= Action item =
Drop the images, then output the listing exactly.

= Collected data =
<<<<

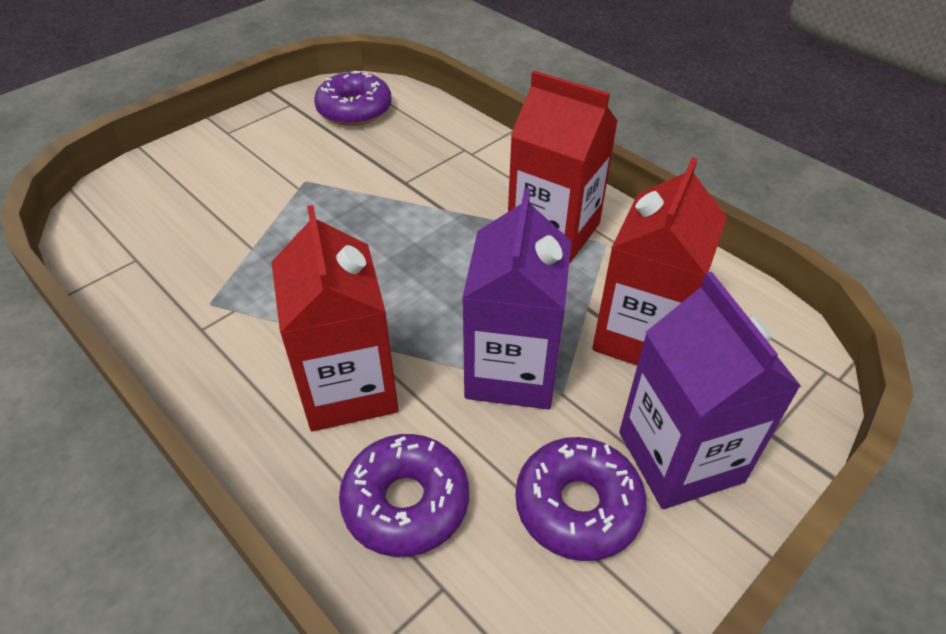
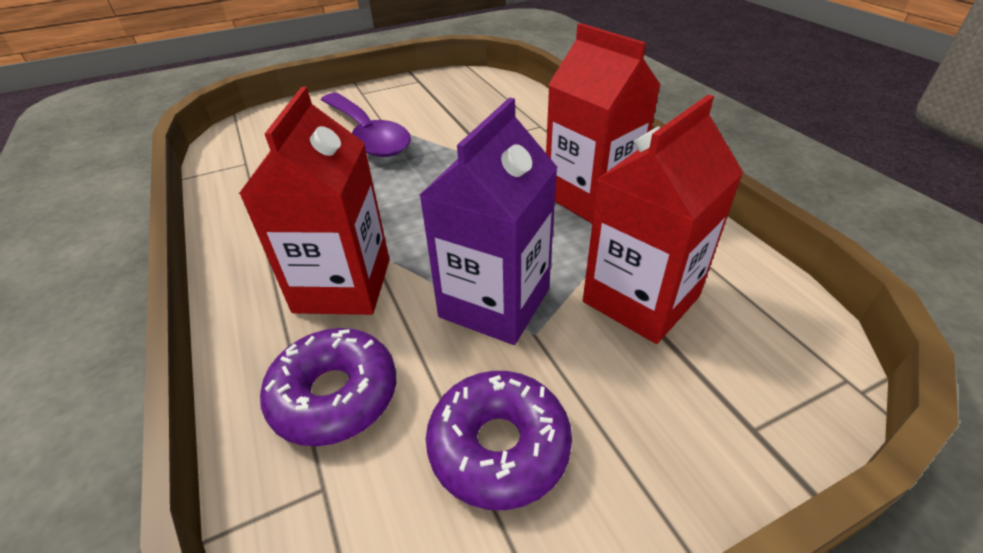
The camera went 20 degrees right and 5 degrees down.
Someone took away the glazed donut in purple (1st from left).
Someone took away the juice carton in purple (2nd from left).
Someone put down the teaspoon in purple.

>>>>

= Answer space =
The camera went 20 degrees right and 5 degrees down.
Someone took away the glazed donut in purple (1st from left).
Someone took away the juice carton in purple (2nd from left).
Someone put down the teaspoon in purple.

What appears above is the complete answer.